### DATASET CONTENT
*** Begin section ***

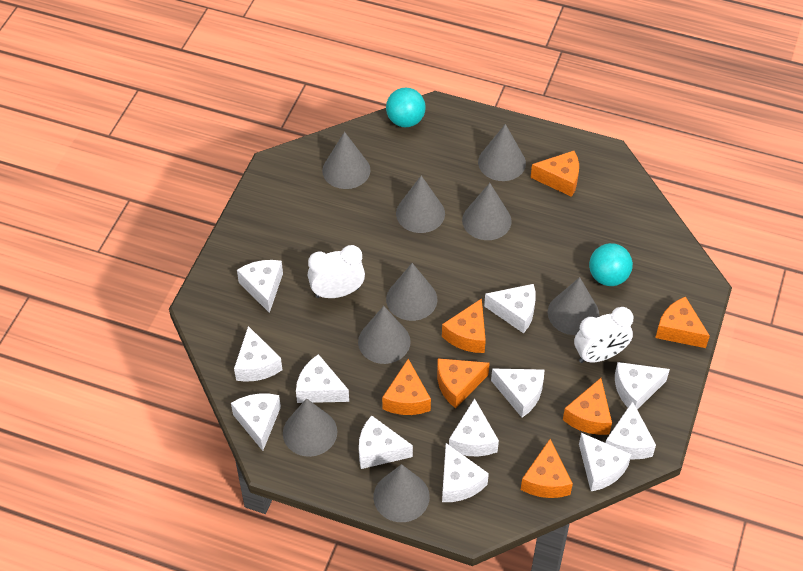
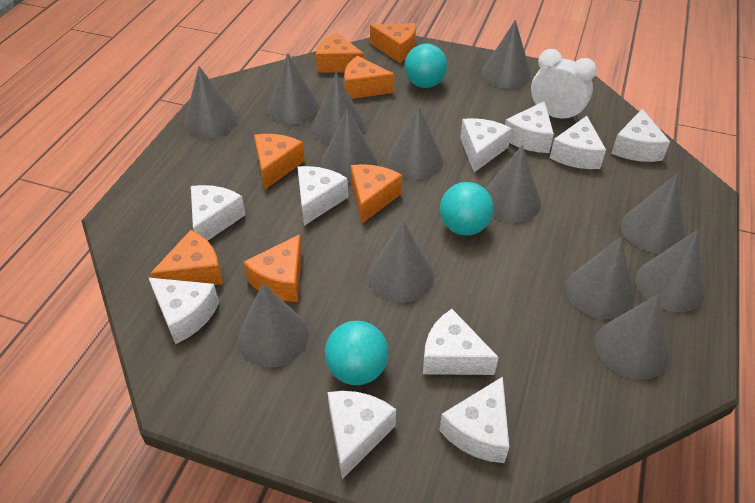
grey cone: 9 -> 13
turquoise ball: 2 -> 3
white cheese: 12 -> 10
white clock: 2 -> 1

*** End section ***

### EXERCISE
Write out again, exactly as they appear above, the lines from the one containing "turquoise ball: 2 -> 3" to the final line, and only those.

### COMPLETED TASK
turquoise ball: 2 -> 3
white cheese: 12 -> 10
white clock: 2 -> 1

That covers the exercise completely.